TASK DIRECTIONS: Every line below that includes the word "none" needs to be copied.

Records from a collection
>>>>

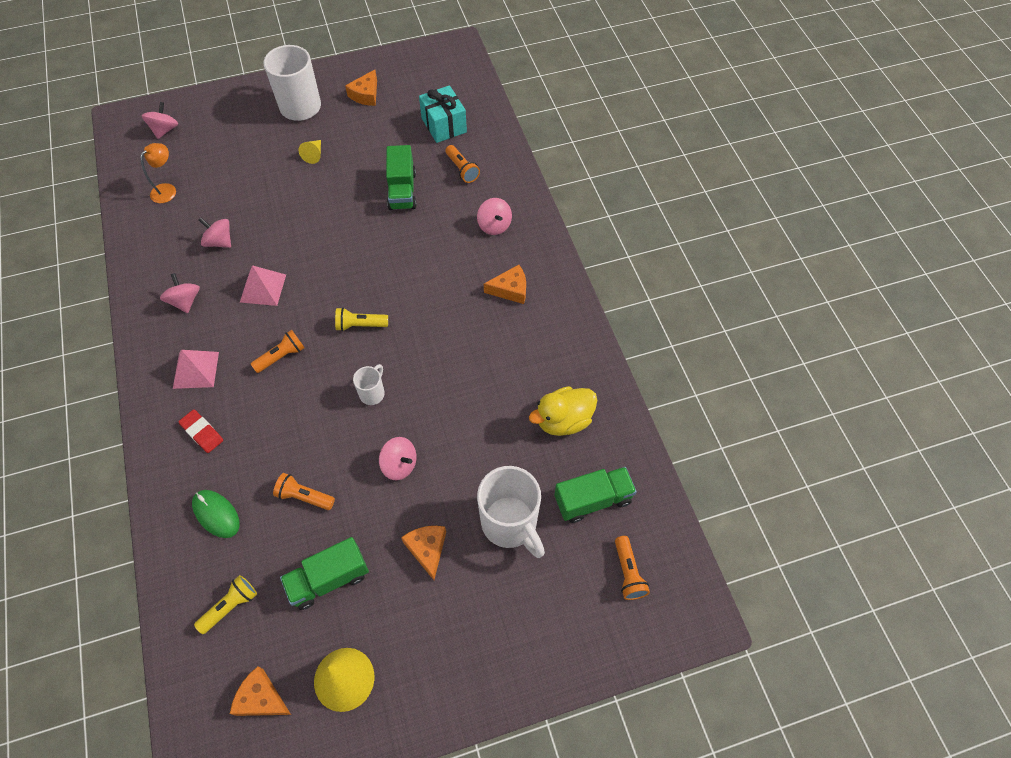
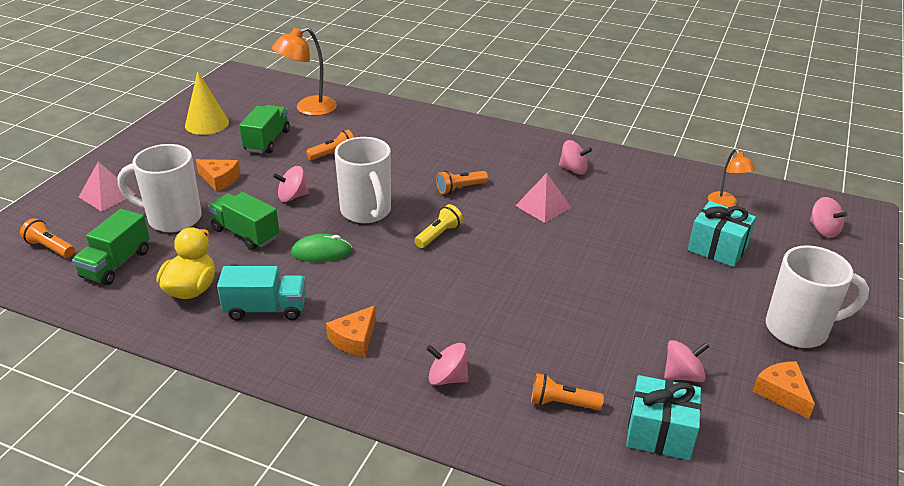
camera: 130 degrees right, 25 degrees down
(196, 370) = (498, 153): pink pyramid -> pink pyramid (107, 195)
(202, 432) = (440, 138): red eraser -> none
(216, 514) = (372, 123): green mouse -> green mouse (321, 252)
(219, 241) = (625, 206): pink spinning top -> pink spinning top (682, 375)
(230, 606) = (308, 109): yellow flashlight -> orange lamp
(237, 170) = (717, 248): none -> turquoise gift
(261, 698) = (244, 100): orange cheese -> none
(281, 356) = (460, 188): orange flashlight -> orange flashlight turned 60 degrees clockwise
(314, 155) = (698, 304): yellow cone -> none
(372, 393) = (366, 212): white mug -> white mug, size x2.03
(402, 190) = (576, 338): green truck -> green truck (245, 234)
(535, 358) = (266, 309): none -> turquoise truck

<<<<

RESPONSE TO THIS TASK:
(202, 432) = (440, 138): red eraser -> none
(237, 170) = (717, 248): none -> turquoise gift
(261, 698) = (244, 100): orange cheese -> none
(314, 155) = (698, 304): yellow cone -> none
(535, 358) = (266, 309): none -> turquoise truck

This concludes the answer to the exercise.